§ Task input:
*****

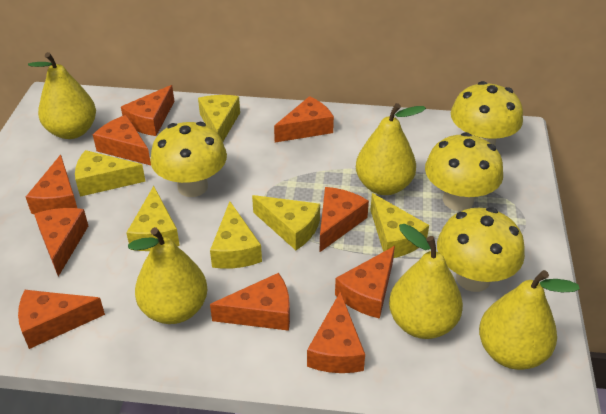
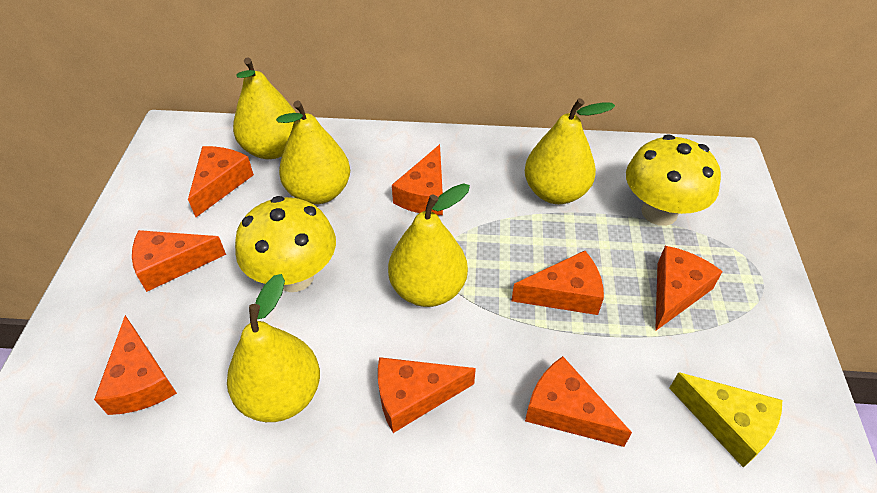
orange cheese: 10 -> 8
yellow cheese: 6 -> 1
yellow mushroom: 4 -> 2

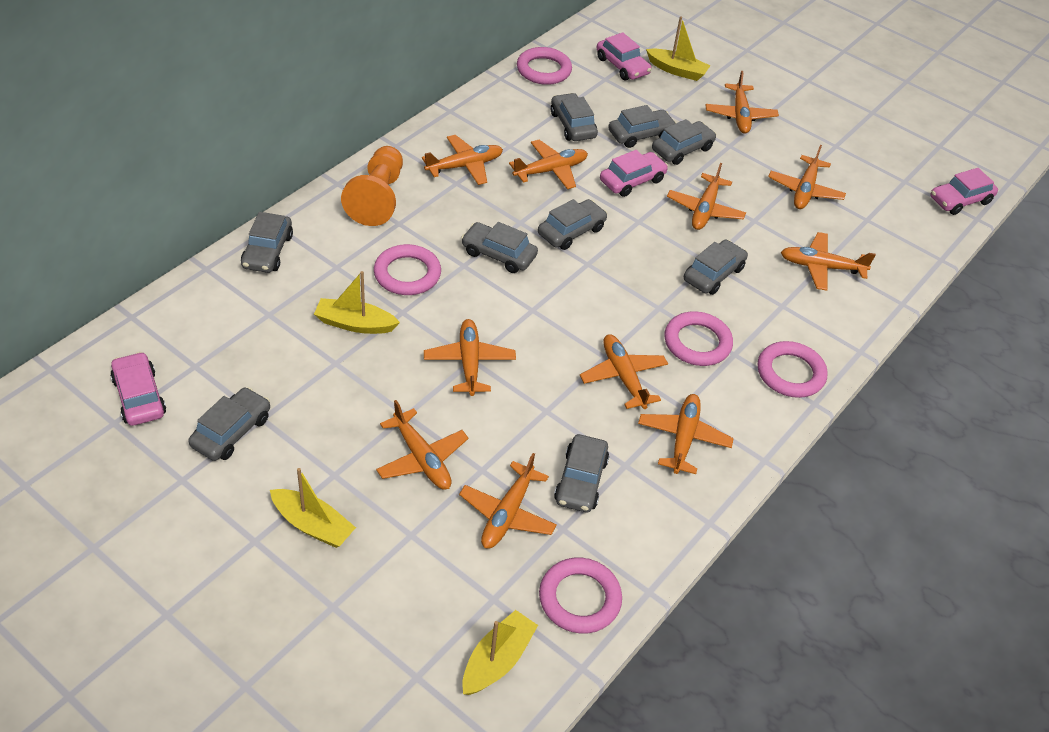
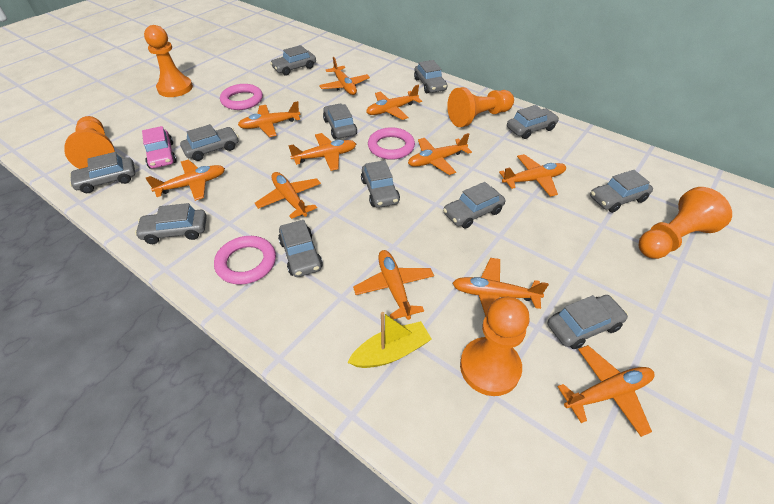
grey car: 9 -> 12
orange pawn: 1 -> 5
pink car: 4 -> 1
pink ring: 5 -> 3
yellow boat: 4 -> 1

*****

§ Problem to solve: Copy each line above that contains the word "yellow".

§ The completed task:
yellow cheese: 6 -> 1
yellow mushroom: 4 -> 2
yellow boat: 4 -> 1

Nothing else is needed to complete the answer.